• THE DATA:
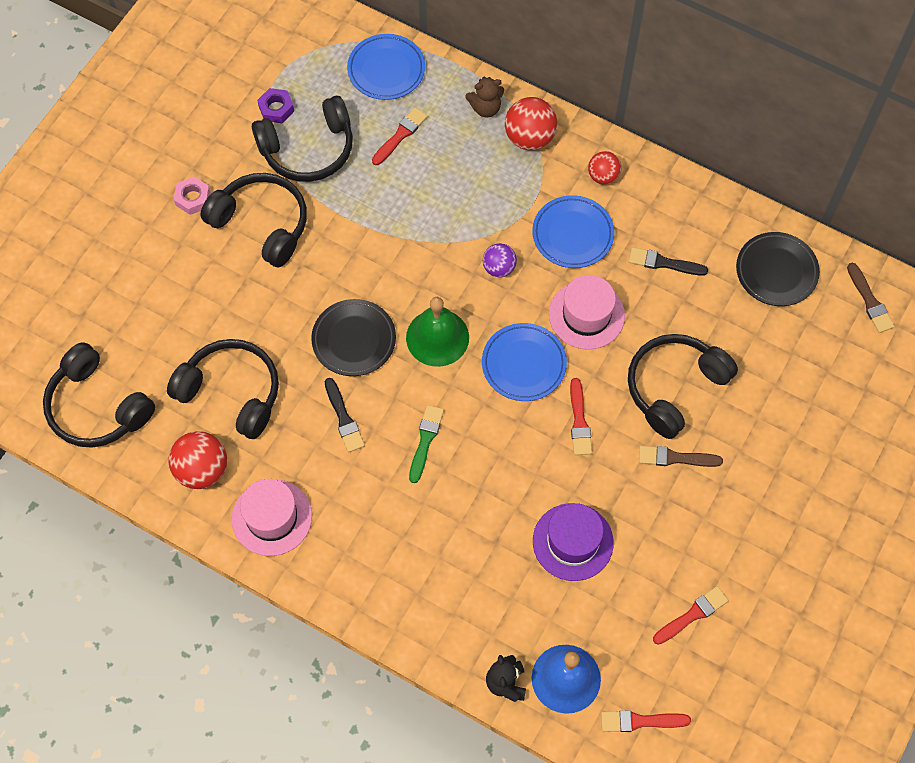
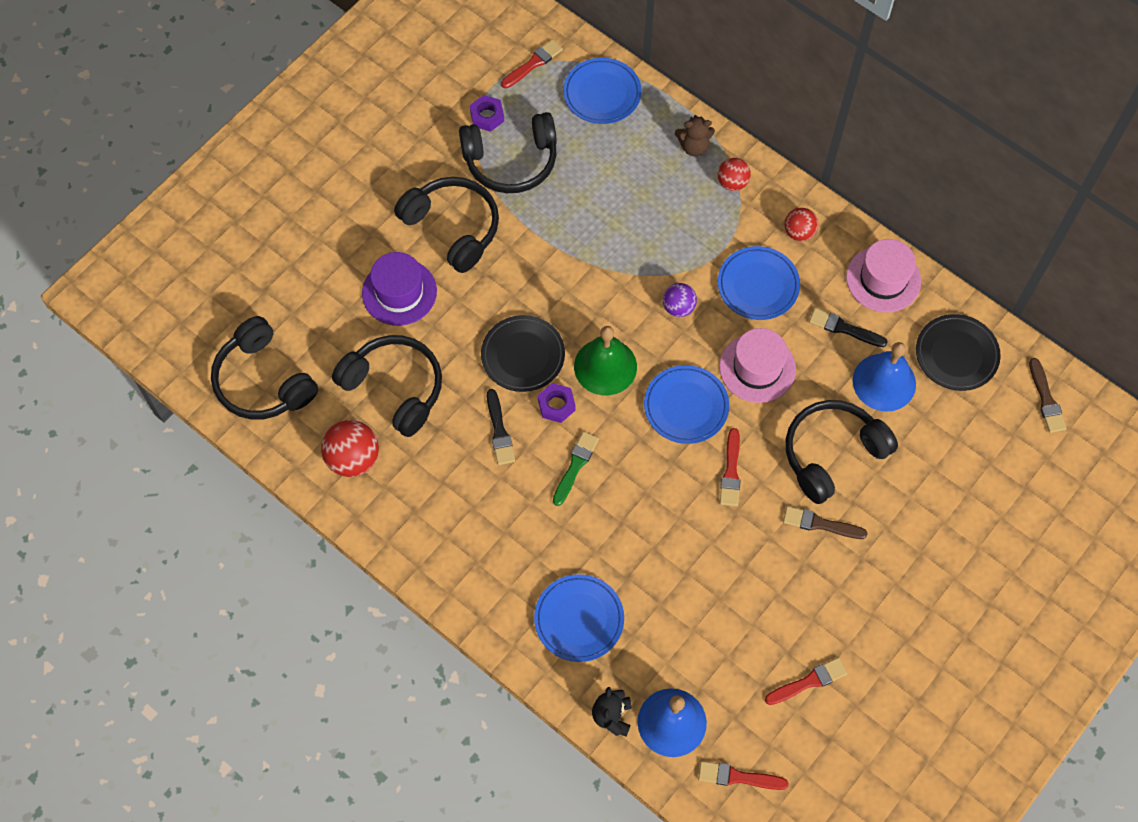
camera: 10 degrees right, 0 degrees up
(193, 198) = (390, 192): pink nut -> none
(272, 517) = (412, 516): pink hat -> pink hat (883, 279)
(396, 383) = (556, 405): none -> purple nut
(400, 135) = (604, 161): red brush -> red brush (533, 63)
(456, 592) = (579, 619): none -> blue plate
(529, 137) = (732, 183): red ball -> red ball, size x0.63
(573, 542) = (703, 589): purple hat -> purple hat (399, 292)
(712, 309) = (884, 382): none -> blue bell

• WHAT THE TASK REQUIRES:
Nothing except a number is needed: how many lines of the entries contain the word "none"?

• OUTPUT:
4